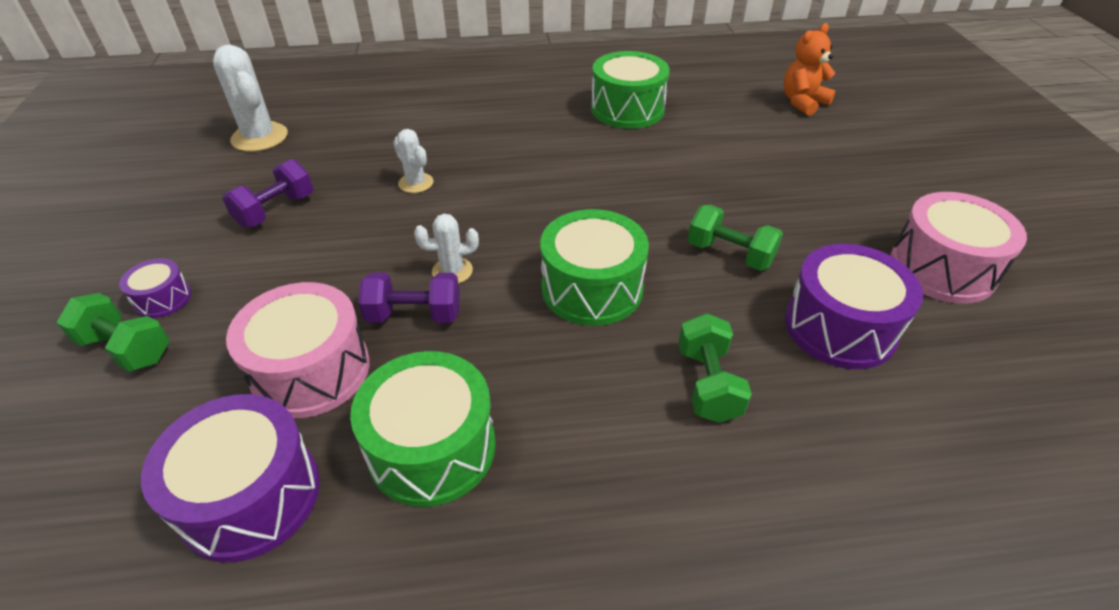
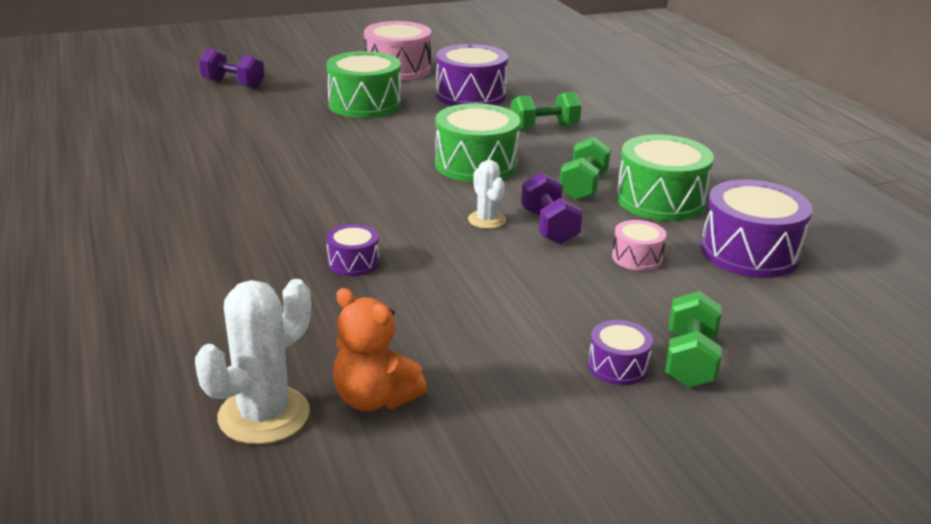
camera: 105 degrees left, 15 degrees down
(276, 210) = (438, 341): purple dumbbell -> purple dumbbell (233, 84)
(311, 370) = (637, 257): pink drum -> pink drum, size x0.51
(416, 183) = (353, 262): white cactus -> purple drum
(627, 109) = (174, 167): green drum -> green drum (364, 104)
(730, 254) = (411, 122): green dumbbell -> green dumbbell (583, 186)
(802, 102) = (163, 95): orange teddy bear -> orange teddy bear (374, 399)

-- -- --

_Exercise details_
Every line of the listing above is to be set down verbatim, without the pictures.

_The answer_
camera: 105 degrees left, 15 degrees down
(276, 210) = (438, 341): purple dumbbell -> purple dumbbell (233, 84)
(311, 370) = (637, 257): pink drum -> pink drum, size x0.51
(416, 183) = (353, 262): white cactus -> purple drum
(627, 109) = (174, 167): green drum -> green drum (364, 104)
(730, 254) = (411, 122): green dumbbell -> green dumbbell (583, 186)
(802, 102) = (163, 95): orange teddy bear -> orange teddy bear (374, 399)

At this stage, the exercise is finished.